_PROBLEM REQUIREMENTS:_ Copy all lines containing the string "banana" from the records below.

_PROVIDED ENTRIES:_

##########

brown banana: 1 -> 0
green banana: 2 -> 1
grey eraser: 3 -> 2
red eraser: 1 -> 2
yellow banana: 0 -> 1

##########

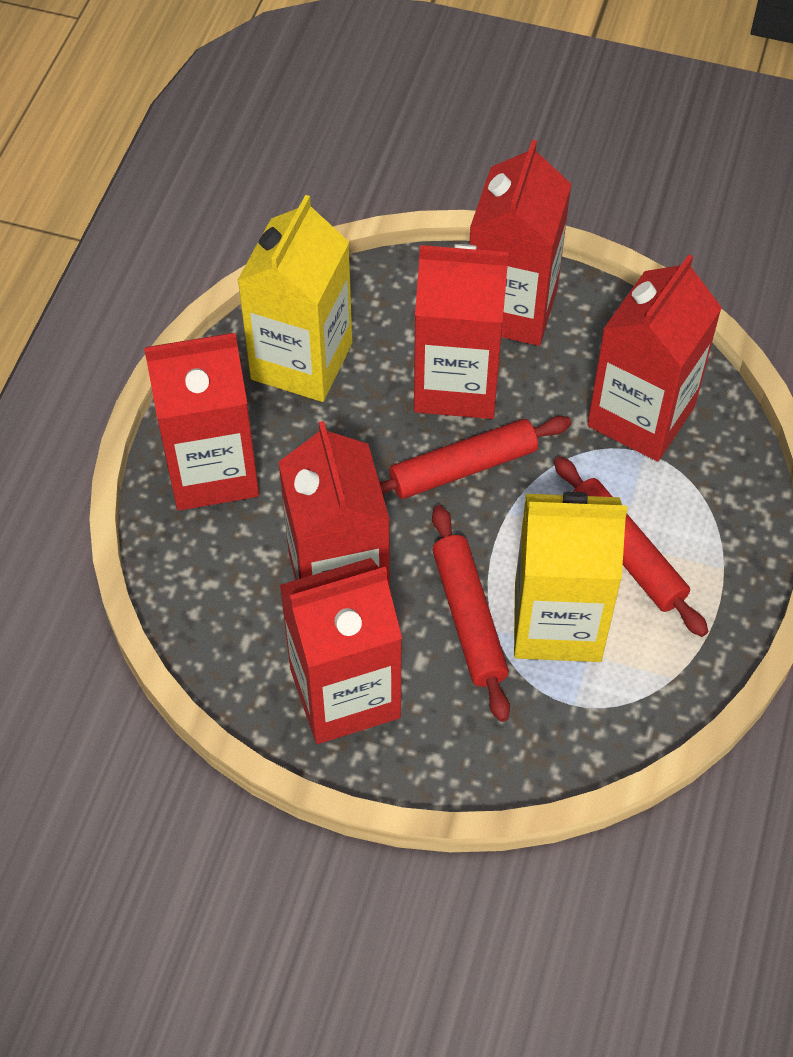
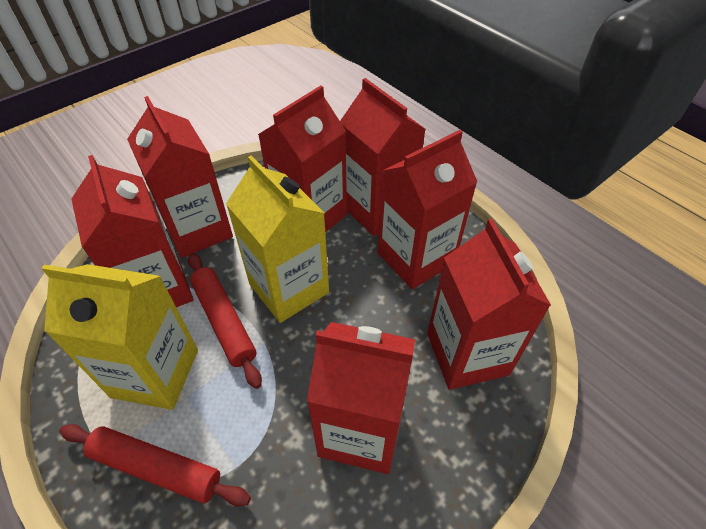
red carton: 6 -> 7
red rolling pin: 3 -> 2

##########

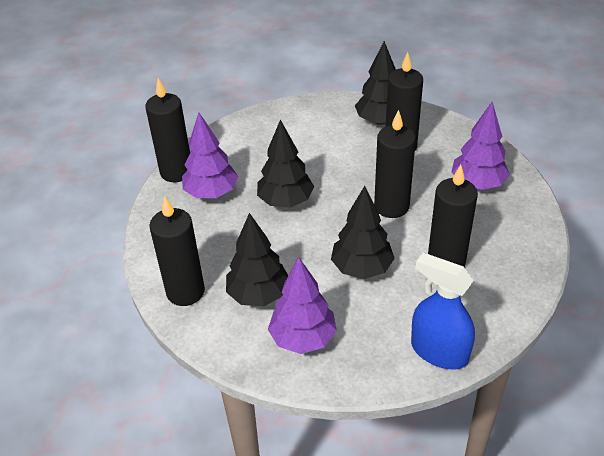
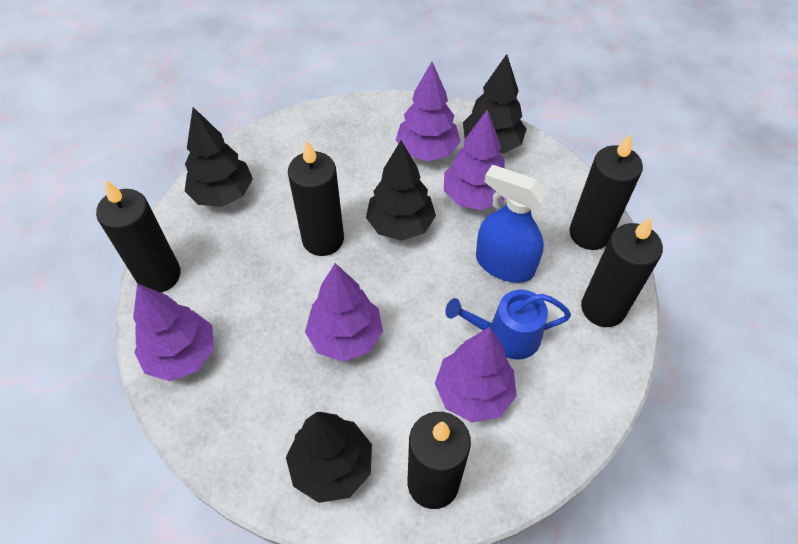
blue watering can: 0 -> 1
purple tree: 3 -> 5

##########

_TASK OUTPUT:_
brown banana: 1 -> 0
green banana: 2 -> 1
yellow banana: 0 -> 1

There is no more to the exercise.